What this task involves
Present the stretch of the material from its start through the line containing "Ankara: 6:32 -> 6:34" as a numbered list, omitting blank lines and including nothing beyond that line.

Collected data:

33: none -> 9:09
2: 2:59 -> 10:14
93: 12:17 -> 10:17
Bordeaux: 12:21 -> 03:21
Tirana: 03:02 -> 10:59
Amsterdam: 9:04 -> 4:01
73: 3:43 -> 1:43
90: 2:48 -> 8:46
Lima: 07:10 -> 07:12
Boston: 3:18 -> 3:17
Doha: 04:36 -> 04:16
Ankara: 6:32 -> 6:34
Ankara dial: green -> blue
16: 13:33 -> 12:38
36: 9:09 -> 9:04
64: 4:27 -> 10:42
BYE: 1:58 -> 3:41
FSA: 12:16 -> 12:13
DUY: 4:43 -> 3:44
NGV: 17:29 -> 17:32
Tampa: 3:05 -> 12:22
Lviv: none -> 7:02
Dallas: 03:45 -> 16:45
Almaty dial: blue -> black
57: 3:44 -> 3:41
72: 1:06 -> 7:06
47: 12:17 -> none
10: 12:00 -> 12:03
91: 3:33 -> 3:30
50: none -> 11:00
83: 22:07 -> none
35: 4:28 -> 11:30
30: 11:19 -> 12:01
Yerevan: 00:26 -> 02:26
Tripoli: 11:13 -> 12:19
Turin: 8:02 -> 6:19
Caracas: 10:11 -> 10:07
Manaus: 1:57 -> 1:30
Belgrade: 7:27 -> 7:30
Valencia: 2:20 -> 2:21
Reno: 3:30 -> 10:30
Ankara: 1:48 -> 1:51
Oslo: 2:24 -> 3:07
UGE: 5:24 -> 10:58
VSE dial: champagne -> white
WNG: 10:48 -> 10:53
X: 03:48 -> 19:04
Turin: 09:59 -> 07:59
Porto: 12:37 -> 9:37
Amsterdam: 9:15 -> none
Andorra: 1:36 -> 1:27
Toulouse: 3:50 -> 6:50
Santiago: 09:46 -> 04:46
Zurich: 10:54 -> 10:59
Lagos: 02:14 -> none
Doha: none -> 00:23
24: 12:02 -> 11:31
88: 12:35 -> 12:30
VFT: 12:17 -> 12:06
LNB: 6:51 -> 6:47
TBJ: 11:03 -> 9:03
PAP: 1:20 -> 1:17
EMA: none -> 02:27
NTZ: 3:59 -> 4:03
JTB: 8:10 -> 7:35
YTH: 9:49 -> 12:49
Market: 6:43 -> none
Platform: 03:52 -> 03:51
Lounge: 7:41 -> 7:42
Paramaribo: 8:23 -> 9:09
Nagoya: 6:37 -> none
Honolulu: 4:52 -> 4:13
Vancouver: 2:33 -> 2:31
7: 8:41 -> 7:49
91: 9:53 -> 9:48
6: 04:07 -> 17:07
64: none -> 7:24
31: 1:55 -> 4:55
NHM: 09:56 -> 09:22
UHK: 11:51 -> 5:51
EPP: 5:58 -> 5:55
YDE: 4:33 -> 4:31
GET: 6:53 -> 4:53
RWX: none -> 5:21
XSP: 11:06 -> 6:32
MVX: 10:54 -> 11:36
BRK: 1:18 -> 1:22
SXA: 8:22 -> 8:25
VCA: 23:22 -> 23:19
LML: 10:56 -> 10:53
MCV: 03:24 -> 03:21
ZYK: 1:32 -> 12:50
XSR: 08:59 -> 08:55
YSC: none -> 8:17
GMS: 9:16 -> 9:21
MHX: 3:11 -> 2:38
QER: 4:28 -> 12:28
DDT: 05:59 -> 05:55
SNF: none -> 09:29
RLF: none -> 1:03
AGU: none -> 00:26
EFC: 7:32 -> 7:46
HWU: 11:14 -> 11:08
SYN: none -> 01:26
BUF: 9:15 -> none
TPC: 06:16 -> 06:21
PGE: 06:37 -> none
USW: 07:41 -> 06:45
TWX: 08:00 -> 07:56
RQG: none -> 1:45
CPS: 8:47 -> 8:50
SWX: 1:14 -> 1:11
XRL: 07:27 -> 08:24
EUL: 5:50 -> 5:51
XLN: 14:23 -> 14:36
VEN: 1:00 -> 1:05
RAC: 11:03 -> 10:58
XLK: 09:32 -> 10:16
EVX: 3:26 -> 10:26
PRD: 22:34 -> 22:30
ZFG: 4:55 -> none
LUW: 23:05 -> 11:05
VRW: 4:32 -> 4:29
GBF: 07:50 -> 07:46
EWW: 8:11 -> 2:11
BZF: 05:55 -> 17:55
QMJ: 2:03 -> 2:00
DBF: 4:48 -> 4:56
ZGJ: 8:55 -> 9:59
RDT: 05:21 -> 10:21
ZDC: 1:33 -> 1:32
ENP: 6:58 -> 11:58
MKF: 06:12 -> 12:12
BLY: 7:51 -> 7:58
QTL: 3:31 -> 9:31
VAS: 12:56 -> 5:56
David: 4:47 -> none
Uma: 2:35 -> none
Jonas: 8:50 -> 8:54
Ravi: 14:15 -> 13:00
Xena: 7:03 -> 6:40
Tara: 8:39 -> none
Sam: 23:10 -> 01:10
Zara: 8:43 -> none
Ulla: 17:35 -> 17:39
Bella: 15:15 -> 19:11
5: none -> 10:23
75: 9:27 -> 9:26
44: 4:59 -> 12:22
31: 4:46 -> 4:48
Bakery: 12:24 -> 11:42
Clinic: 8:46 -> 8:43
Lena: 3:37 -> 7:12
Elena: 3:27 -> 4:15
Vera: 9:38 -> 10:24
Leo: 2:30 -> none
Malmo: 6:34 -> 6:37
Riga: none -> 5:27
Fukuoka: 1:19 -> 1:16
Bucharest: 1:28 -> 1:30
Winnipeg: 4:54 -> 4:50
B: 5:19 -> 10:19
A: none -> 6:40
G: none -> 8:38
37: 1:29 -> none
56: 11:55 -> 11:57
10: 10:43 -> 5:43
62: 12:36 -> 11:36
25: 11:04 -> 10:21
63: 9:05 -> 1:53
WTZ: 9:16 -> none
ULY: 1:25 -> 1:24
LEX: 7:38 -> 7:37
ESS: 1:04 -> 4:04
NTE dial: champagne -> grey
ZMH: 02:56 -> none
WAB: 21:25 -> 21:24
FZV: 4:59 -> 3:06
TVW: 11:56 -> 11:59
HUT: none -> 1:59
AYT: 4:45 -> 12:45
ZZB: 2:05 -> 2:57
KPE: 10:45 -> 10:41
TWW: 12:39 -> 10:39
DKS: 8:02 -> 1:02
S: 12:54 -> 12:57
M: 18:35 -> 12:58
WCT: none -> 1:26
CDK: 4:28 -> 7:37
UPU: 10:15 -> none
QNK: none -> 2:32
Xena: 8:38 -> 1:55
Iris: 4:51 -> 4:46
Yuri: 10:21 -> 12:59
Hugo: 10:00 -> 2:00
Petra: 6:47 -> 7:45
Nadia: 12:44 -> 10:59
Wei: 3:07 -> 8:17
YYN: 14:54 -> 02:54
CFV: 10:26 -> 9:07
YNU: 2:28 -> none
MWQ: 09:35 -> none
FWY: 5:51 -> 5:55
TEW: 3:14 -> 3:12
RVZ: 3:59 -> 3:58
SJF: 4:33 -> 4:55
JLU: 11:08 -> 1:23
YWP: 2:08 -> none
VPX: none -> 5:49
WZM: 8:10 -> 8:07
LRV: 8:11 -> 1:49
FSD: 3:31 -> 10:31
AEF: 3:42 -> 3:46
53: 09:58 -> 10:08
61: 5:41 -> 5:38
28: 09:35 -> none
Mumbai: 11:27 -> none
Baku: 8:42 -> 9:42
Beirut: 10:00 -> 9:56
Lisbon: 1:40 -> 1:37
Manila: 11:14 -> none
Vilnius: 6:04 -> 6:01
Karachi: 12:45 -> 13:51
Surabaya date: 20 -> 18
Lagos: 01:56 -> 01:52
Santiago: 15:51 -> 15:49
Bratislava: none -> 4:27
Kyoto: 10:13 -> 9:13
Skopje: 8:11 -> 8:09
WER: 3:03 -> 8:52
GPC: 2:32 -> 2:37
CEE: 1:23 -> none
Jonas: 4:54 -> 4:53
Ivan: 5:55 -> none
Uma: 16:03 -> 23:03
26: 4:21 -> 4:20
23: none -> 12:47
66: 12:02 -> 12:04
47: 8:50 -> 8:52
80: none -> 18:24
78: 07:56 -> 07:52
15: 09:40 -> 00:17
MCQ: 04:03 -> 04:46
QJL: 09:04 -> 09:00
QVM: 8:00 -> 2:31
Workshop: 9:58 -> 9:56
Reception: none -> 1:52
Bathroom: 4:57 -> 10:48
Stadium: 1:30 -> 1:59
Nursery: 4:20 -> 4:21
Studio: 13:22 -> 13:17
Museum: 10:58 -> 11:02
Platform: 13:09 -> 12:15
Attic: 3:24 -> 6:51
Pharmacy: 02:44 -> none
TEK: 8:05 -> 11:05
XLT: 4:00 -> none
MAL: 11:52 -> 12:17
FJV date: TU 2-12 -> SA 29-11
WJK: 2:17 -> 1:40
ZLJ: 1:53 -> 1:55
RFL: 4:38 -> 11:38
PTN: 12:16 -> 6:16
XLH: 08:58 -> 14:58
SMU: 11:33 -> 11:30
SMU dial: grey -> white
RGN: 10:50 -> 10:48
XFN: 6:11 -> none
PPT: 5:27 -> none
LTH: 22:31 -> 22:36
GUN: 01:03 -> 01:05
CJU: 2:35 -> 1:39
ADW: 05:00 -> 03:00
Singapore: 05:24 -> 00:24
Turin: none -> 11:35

Answer to this exercise
1. 33: none -> 9:09
2. 2: 2:59 -> 10:14
3. 93: 12:17 -> 10:17
4. Bordeaux: 12:21 -> 03:21
5. Tirana: 03:02 -> 10:59
6. Amsterdam: 9:04 -> 4:01
7. 73: 3:43 -> 1:43
8. 90: 2:48 -> 8:46
9. Lima: 07:10 -> 07:12
10. Boston: 3:18 -> 3:17
11. Doha: 04:36 -> 04:16
12. Ankara: 6:32 -> 6:34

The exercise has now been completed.